_Task to complete_. In full and without edits, write out the data that follows.

Dataset excerpts:
******
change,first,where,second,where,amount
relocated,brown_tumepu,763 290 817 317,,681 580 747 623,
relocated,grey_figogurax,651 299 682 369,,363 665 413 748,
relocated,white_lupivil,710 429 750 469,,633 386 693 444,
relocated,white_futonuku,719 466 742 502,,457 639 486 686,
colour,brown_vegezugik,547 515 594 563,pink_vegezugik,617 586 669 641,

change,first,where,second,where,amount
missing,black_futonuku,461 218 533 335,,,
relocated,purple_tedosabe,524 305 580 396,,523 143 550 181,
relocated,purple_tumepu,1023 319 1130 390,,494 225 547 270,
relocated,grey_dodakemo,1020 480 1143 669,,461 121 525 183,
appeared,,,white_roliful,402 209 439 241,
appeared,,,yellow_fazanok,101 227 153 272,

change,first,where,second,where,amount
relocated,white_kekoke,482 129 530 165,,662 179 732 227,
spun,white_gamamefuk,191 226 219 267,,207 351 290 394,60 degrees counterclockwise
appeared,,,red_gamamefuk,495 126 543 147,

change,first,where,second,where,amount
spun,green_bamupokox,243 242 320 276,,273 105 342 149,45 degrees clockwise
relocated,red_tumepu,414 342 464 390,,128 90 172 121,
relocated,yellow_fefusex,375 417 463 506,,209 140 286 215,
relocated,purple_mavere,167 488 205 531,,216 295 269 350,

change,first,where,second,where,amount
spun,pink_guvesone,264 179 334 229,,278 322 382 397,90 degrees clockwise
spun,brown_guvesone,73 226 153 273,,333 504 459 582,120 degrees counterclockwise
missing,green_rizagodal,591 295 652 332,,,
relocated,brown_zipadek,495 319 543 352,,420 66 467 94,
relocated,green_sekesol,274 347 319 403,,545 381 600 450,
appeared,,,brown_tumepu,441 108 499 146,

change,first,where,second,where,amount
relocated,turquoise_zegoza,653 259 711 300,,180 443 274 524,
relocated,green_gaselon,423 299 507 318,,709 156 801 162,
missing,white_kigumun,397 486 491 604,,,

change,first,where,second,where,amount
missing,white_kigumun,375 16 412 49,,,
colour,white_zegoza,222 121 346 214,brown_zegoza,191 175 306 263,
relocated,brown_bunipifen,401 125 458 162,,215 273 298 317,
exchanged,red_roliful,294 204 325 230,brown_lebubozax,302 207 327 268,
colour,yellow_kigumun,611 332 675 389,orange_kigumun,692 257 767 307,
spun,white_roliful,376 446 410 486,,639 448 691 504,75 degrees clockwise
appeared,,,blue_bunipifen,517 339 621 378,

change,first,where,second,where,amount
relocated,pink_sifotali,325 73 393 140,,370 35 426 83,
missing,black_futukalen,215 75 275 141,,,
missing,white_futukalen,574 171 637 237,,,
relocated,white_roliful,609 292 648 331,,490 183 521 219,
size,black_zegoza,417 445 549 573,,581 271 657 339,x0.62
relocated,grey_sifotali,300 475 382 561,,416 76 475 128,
******
_Result of the exercise_.
change,first,where,second,where,amount
relocated,brown_tumepu,763 290 817 317,,681 580 747 623,
relocated,grey_figogurax,651 299 682 369,,363 665 413 748,
relocated,white_lupivil,710 429 750 469,,633 386 693 444,
relocated,white_futonuku,719 466 742 502,,457 639 486 686,
colour,brown_vegezugik,547 515 594 563,pink_vegezugik,617 586 669 641,

change,first,where,second,where,amount
missing,black_futonuku,461 218 533 335,,,
relocated,purple_tedosabe,524 305 580 396,,523 143 550 181,
relocated,purple_tumepu,1023 319 1130 390,,494 225 547 270,
relocated,grey_dodakemo,1020 480 1143 669,,461 121 525 183,
appeared,,,white_roliful,402 209 439 241,
appeared,,,yellow_fazanok,101 227 153 272,

change,first,where,second,where,amount
relocated,white_kekoke,482 129 530 165,,662 179 732 227,
spun,white_gamamefuk,191 226 219 267,,207 351 290 394,60 degrees counterclockwise
appeared,,,red_gamamefuk,495 126 543 147,

change,first,where,second,where,amount
spun,green_bamupokox,243 242 320 276,,273 105 342 149,45 degrees clockwise
relocated,red_tumepu,414 342 464 390,,128 90 172 121,
relocated,yellow_fefusex,375 417 463 506,,209 140 286 215,
relocated,purple_mavere,167 488 205 531,,216 295 269 350,

change,first,where,second,where,amount
spun,pink_guvesone,264 179 334 229,,278 322 382 397,90 degrees clockwise
spun,brown_guvesone,73 226 153 273,,333 504 459 582,120 degrees counterclockwise
missing,green_rizagodal,591 295 652 332,,,
relocated,brown_zipadek,495 319 543 352,,420 66 467 94,
relocated,green_sekesol,274 347 319 403,,545 381 600 450,
appeared,,,brown_tumepu,441 108 499 146,

change,first,where,second,where,amount
relocated,turquoise_zegoza,653 259 711 300,,180 443 274 524,
relocated,green_gaselon,423 299 507 318,,709 156 801 162,
missing,white_kigumun,397 486 491 604,,,

change,first,where,second,where,amount
missing,white_kigumun,375 16 412 49,,,
colour,white_zegoza,222 121 346 214,brown_zegoza,191 175 306 263,
relocated,brown_bunipifen,401 125 458 162,,215 273 298 317,
exchanged,red_roliful,294 204 325 230,brown_lebubozax,302 207 327 268,
colour,yellow_kigumun,611 332 675 389,orange_kigumun,692 257 767 307,
spun,white_roliful,376 446 410 486,,639 448 691 504,75 degrees clockwise
appeared,,,blue_bunipifen,517 339 621 378,

change,first,where,second,where,amount
relocated,pink_sifotali,325 73 393 140,,370 35 426 83,
missing,black_futukalen,215 75 275 141,,,
missing,white_futukalen,574 171 637 237,,,
relocated,white_roliful,609 292 648 331,,490 183 521 219,
size,black_zegoza,417 445 549 573,,581 271 657 339,x0.62
relocated,grey_sifotali,300 475 382 561,,416 76 475 128,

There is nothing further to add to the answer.